"""

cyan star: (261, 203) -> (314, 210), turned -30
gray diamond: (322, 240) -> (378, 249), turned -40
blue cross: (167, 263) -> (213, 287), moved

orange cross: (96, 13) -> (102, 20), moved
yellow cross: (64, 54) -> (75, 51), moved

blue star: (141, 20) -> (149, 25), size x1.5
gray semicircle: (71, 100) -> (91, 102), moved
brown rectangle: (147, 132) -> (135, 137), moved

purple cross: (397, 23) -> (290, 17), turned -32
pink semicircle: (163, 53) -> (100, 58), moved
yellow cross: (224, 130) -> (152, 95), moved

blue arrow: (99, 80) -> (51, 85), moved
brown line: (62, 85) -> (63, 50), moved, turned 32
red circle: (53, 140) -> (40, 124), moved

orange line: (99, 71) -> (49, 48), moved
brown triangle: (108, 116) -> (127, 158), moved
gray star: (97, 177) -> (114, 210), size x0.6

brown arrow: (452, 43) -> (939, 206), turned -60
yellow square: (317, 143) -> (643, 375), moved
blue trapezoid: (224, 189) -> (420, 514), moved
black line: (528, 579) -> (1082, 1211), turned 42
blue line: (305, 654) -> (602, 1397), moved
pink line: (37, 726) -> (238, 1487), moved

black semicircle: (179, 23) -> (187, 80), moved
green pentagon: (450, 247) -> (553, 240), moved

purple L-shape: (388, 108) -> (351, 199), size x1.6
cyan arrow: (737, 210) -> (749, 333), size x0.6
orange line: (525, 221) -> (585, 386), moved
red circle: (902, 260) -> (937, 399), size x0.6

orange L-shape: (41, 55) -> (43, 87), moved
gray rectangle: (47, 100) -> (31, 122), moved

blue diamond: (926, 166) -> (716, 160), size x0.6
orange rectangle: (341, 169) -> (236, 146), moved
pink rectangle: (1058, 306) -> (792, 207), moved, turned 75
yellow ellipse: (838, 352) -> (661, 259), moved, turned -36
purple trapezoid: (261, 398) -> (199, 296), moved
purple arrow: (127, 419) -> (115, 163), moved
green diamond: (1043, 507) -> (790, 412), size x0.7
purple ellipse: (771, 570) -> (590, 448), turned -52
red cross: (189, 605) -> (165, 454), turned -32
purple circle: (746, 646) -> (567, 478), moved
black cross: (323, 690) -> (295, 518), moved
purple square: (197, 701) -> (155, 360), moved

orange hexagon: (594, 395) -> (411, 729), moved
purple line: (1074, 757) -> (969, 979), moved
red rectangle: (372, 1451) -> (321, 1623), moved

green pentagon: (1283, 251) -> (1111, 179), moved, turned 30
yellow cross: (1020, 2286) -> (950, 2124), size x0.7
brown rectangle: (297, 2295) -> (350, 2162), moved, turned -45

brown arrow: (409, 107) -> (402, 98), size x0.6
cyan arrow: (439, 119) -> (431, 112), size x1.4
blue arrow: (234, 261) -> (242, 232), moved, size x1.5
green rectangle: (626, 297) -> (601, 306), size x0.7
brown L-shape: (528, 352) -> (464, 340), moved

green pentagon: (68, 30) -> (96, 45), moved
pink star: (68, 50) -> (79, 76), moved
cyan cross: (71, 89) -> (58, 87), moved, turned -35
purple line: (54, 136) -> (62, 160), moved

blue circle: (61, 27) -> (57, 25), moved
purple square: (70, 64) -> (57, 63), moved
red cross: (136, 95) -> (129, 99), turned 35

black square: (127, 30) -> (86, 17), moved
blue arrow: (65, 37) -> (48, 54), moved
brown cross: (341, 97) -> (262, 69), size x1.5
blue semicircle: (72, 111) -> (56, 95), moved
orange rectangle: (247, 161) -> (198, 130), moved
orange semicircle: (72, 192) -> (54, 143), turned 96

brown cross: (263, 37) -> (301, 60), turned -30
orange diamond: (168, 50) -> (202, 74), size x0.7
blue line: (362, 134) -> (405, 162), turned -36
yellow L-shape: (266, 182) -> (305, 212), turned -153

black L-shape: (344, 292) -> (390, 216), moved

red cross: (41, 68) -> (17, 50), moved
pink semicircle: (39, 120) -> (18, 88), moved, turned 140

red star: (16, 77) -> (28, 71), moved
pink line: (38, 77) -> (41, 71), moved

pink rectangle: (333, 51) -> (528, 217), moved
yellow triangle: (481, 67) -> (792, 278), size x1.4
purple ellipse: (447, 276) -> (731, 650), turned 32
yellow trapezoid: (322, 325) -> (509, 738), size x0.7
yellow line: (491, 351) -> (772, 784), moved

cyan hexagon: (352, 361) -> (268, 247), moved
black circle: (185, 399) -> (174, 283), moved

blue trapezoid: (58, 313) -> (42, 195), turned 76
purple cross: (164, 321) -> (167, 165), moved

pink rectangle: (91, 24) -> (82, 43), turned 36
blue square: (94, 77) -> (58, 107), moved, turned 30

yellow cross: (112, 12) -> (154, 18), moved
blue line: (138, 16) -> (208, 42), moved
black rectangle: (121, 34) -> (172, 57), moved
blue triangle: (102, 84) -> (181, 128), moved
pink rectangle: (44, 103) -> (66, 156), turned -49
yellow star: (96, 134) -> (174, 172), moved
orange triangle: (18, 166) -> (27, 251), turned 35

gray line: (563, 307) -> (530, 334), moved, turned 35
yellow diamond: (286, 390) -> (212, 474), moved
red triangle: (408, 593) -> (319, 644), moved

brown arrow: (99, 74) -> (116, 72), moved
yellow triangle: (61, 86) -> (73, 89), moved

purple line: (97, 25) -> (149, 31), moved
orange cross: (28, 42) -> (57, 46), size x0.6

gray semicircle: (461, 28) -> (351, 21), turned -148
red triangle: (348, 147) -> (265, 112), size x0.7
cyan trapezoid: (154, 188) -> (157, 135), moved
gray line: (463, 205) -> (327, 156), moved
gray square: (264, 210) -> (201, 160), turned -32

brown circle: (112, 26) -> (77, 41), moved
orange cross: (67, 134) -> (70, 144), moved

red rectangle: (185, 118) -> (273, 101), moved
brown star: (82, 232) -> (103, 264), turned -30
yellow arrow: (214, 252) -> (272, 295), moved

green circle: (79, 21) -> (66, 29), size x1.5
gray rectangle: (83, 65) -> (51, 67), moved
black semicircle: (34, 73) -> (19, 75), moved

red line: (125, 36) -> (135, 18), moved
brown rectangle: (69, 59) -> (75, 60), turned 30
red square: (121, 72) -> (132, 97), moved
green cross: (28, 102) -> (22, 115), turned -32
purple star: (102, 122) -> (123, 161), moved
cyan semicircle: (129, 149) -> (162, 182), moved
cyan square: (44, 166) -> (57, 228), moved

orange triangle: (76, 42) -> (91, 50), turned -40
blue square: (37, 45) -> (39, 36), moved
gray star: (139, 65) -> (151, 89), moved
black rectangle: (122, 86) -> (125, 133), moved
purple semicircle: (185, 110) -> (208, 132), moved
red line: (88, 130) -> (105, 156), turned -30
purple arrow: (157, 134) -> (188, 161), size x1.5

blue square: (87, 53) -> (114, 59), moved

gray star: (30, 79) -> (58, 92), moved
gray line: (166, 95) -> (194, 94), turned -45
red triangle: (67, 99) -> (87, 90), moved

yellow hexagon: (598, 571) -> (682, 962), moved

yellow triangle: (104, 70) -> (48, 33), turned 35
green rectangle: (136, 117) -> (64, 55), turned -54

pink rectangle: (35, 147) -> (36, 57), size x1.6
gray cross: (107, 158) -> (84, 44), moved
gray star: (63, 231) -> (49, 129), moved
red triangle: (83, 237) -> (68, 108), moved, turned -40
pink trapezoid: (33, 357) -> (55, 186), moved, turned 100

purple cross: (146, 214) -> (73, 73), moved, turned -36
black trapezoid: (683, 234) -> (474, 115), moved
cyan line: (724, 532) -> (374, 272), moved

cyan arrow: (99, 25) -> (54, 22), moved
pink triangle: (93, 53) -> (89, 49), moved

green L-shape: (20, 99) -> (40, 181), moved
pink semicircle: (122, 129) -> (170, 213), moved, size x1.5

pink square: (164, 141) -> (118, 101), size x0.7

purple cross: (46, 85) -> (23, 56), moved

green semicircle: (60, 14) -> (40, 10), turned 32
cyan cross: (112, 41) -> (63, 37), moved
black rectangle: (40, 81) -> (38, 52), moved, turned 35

"""

§ **ACTIVITY**: Print again the lines of the entries above that fall between the line holding "orange cross: (96, 13) -> (102, 20), moved" and the line holding "black semicircle: (179, 23)", inclusive, exactly as they stand.

§ **REPLY TO THE EXERCISE**:
orange cross: (96, 13) -> (102, 20), moved
yellow cross: (64, 54) -> (75, 51), moved

blue star: (141, 20) -> (149, 25), size x1.5
gray semicircle: (71, 100) -> (91, 102), moved
brown rectangle: (147, 132) -> (135, 137), moved

purple cross: (397, 23) -> (290, 17), turned -32
pink semicircle: (163, 53) -> (100, 58), moved
yellow cross: (224, 130) -> (152, 95), moved

blue arrow: (99, 80) -> (51, 85), moved
brown line: (62, 85) -> (63, 50), moved, turned 32
red circle: (53, 140) -> (40, 124), moved

orange line: (99, 71) -> (49, 48), moved
brown triangle: (108, 116) -> (127, 158), moved
gray star: (97, 177) -> (114, 210), size x0.6

brown arrow: (452, 43) -> (939, 206), turned -60
yellow square: (317, 143) -> (643, 375), moved
blue trapezoid: (224, 189) -> (420, 514), moved
black line: (528, 579) -> (1082, 1211), turned 42
blue line: (305, 654) -> (602, 1397), moved
pink line: (37, 726) -> (238, 1487), moved

black semicircle: (179, 23) -> (187, 80), moved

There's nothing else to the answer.